** Opening Input records block **

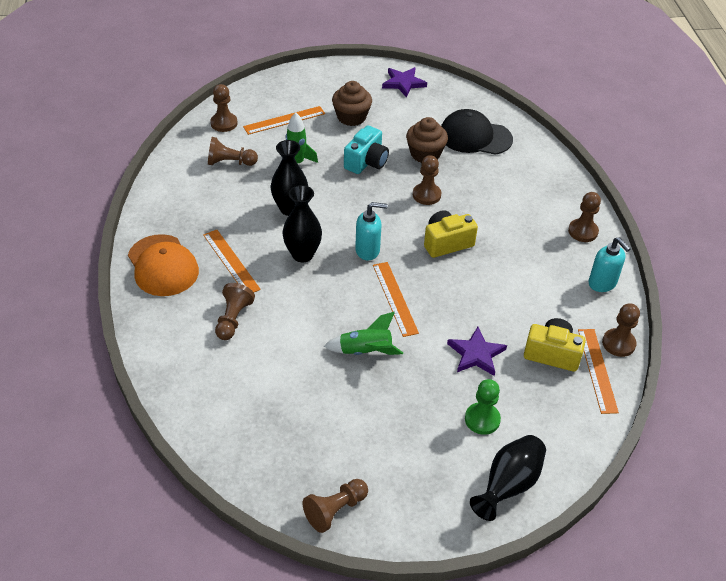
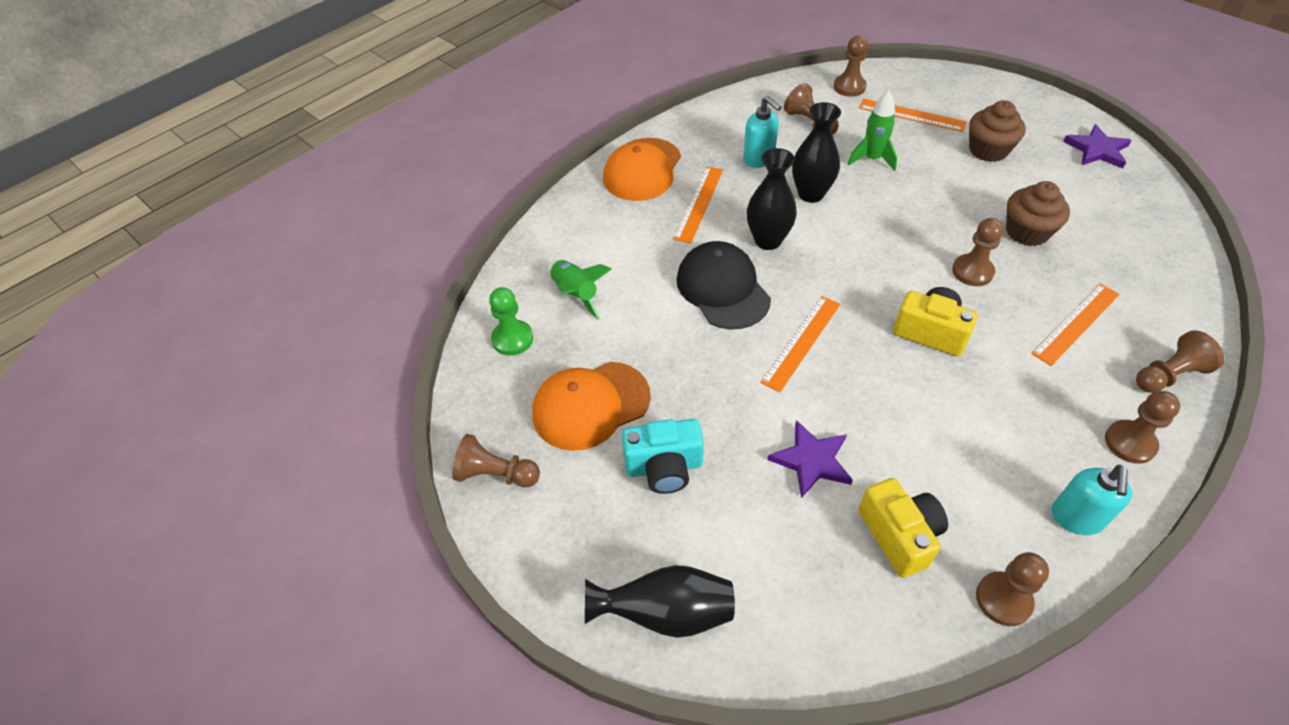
camera: 55 degrees right, 5 degrees up
brown pawn [215,283,255,340] -> brown pawn moved to [1136,330,1224,393]
green rocket [323,312,403,355] -> green rocket moved to [548,260,612,320]
turquoise camera [344,125,389,174] -> turquoise camera moved to [622,419,704,494]
turquoise soap dispenser [355,202,388,260] -> turquoise soap dispenser moved to [743,96,782,168]
black cap [441,109,513,155] -> black cap moved to [677,241,771,330]
green pawn [465,379,501,435] -> green pawn moved to [489,287,533,356]
orange ruler [578,329,619,414] -> orange ruler moved to [1031,283,1120,366]
none -> orange cap [532,362,651,451]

** Closing Input records block **

**Task:**
The output is the lines from the start of the data above through the line containing "green rocket [323,312,403,355]", unchanged, with any picture left out.

**Response below:**
camera: 55 degrees right, 5 degrees up
brown pawn [215,283,255,340] -> brown pawn moved to [1136,330,1224,393]
green rocket [323,312,403,355] -> green rocket moved to [548,260,612,320]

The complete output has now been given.